DATA SECTION:
++++++
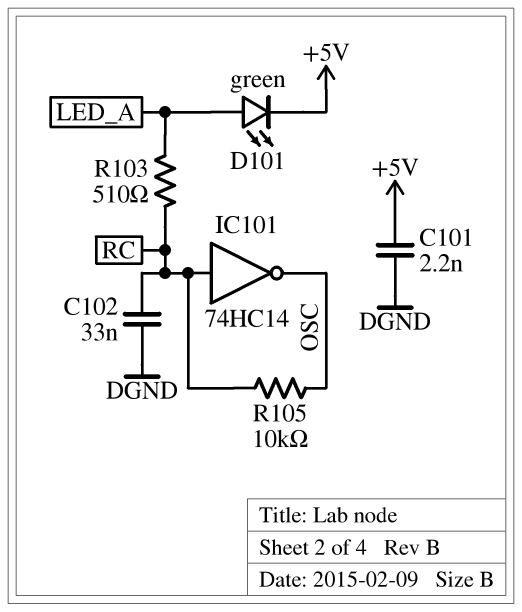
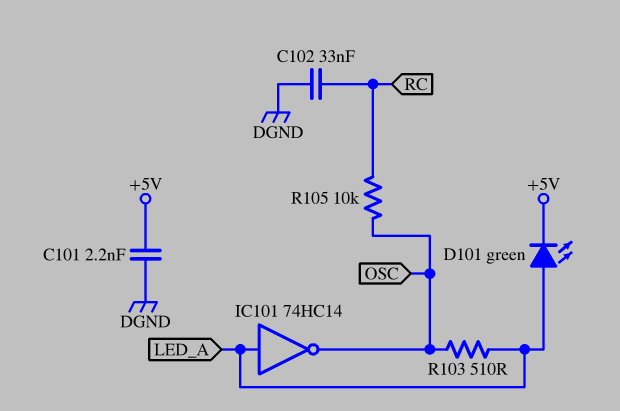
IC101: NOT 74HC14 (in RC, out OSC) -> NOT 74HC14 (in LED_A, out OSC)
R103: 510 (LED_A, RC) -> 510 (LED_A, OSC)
++++++
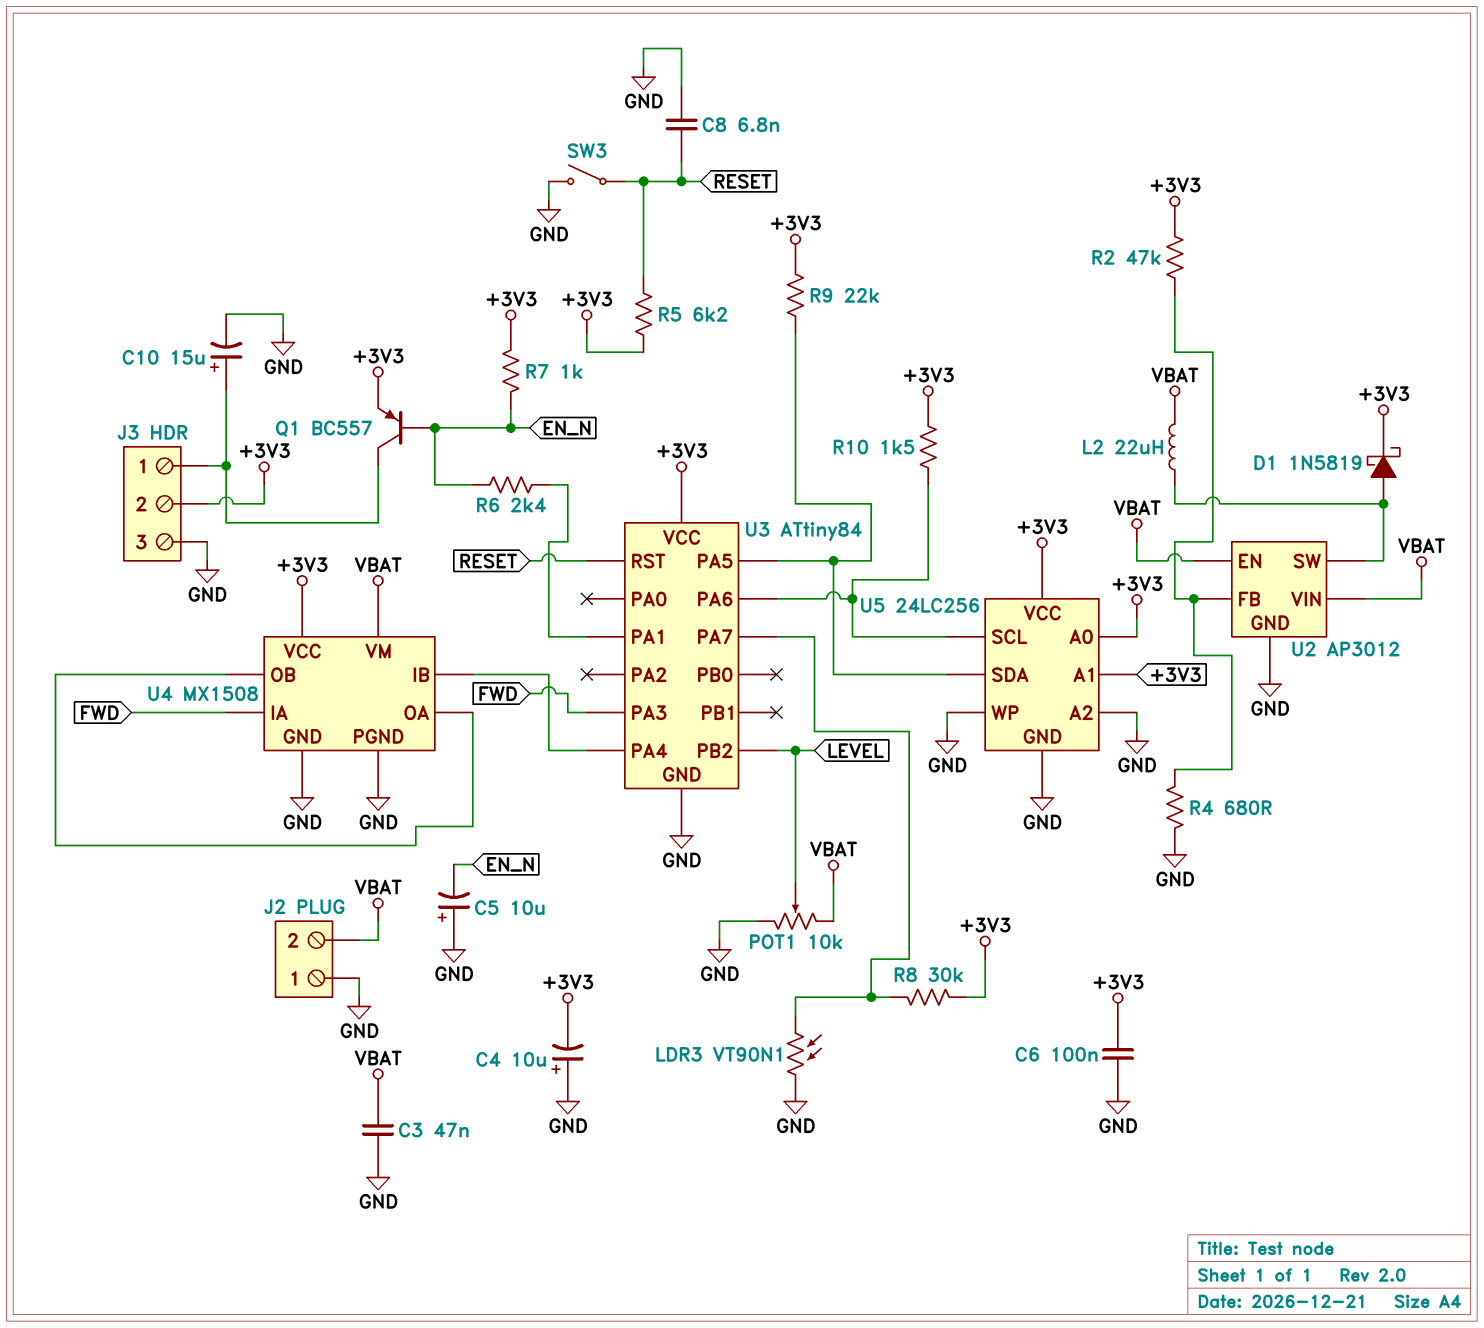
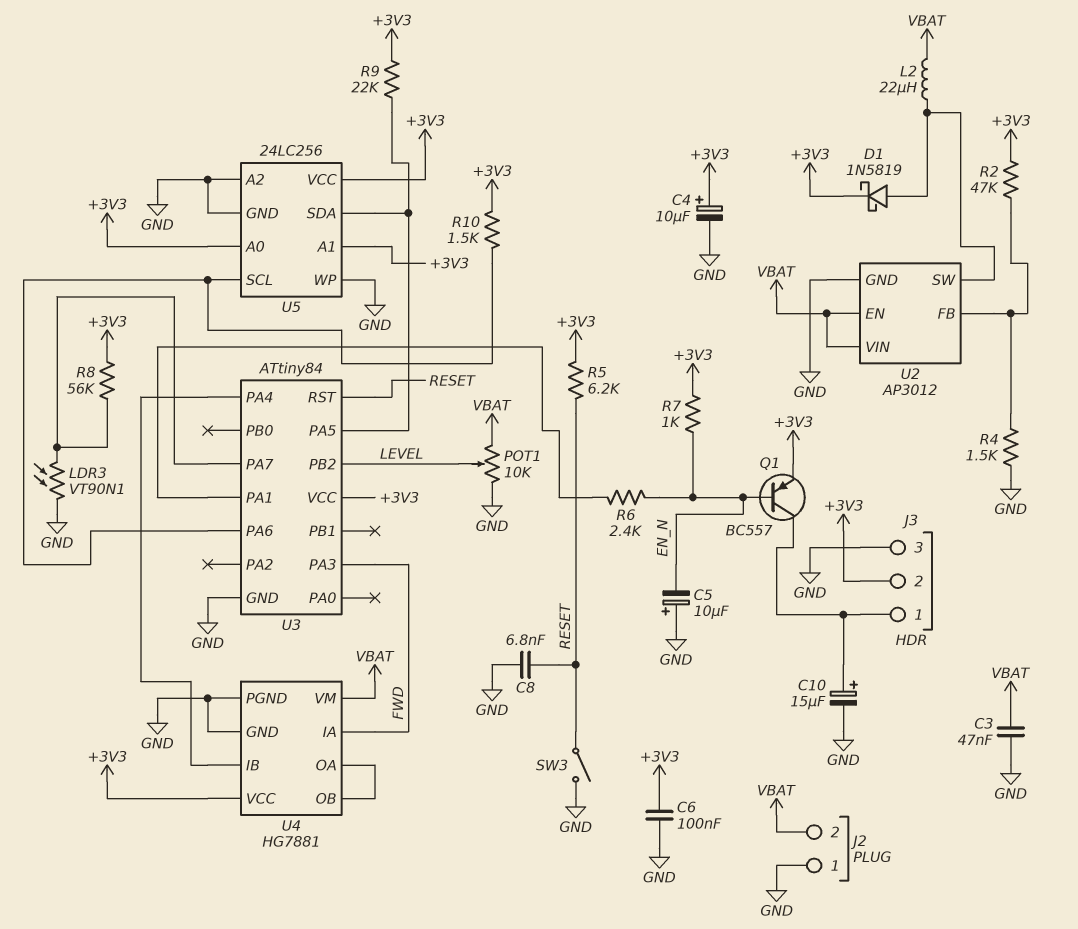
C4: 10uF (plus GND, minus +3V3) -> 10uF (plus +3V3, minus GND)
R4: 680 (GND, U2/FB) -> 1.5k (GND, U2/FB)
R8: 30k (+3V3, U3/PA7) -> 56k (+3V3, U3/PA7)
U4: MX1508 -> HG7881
++++++
WHAT YOU HAVE TO DO: Look above for the line containing "IC101: NOT 74HC14" and the line containing "R103: 510 (LED_A, RC) -> 510 (LED_A, OSC)". Transcribe both, with the lines between them, exactly.

FINISHED TASK:
IC101: NOT 74HC14 (in RC, out OSC) -> NOT 74HC14 (in LED_A, out OSC)
R103: 510 (LED_A, RC) -> 510 (LED_A, OSC)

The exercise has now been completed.